Object change listings
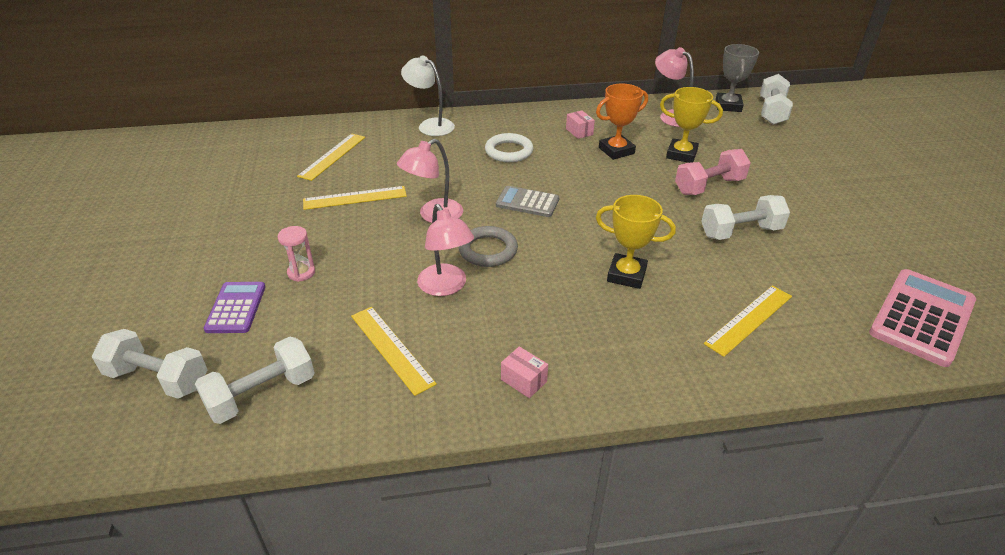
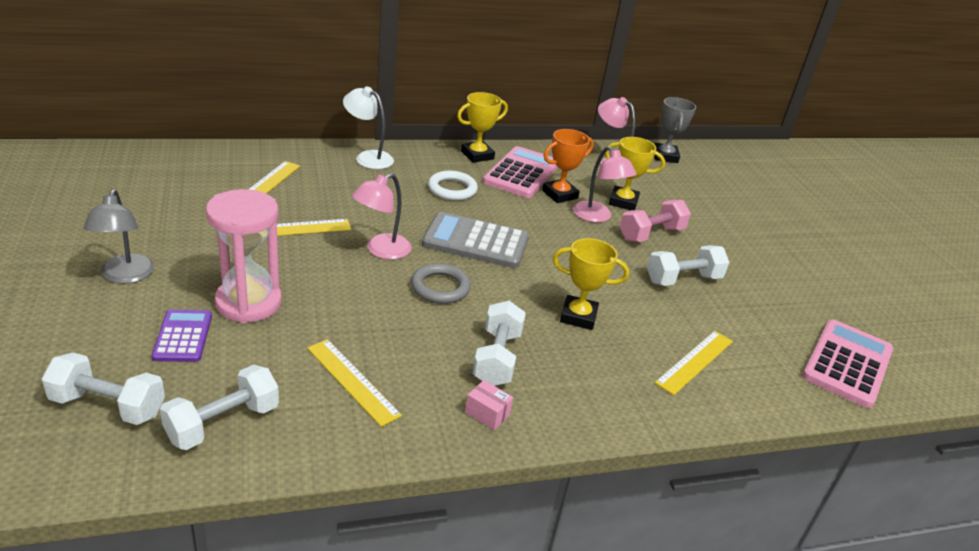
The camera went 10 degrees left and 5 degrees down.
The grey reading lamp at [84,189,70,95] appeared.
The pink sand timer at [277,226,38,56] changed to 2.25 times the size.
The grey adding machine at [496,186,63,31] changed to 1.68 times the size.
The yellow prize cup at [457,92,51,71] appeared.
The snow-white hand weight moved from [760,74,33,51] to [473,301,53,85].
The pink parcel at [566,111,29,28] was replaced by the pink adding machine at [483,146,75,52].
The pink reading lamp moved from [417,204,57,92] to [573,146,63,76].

(WHAT YOU ARE ASKED TO DO): The output consists solely of the lines from the line that contains "The pink sand" through the final line of the data.

(EXERCISE OUTPUT):
The pink sand timer at [277,226,38,56] changed to 2.25 times the size.
The grey adding machine at [496,186,63,31] changed to 1.68 times the size.
The yellow prize cup at [457,92,51,71] appeared.
The snow-white hand weight moved from [760,74,33,51] to [473,301,53,85].
The pink parcel at [566,111,29,28] was replaced by the pink adding machine at [483,146,75,52].
The pink reading lamp moved from [417,204,57,92] to [573,146,63,76].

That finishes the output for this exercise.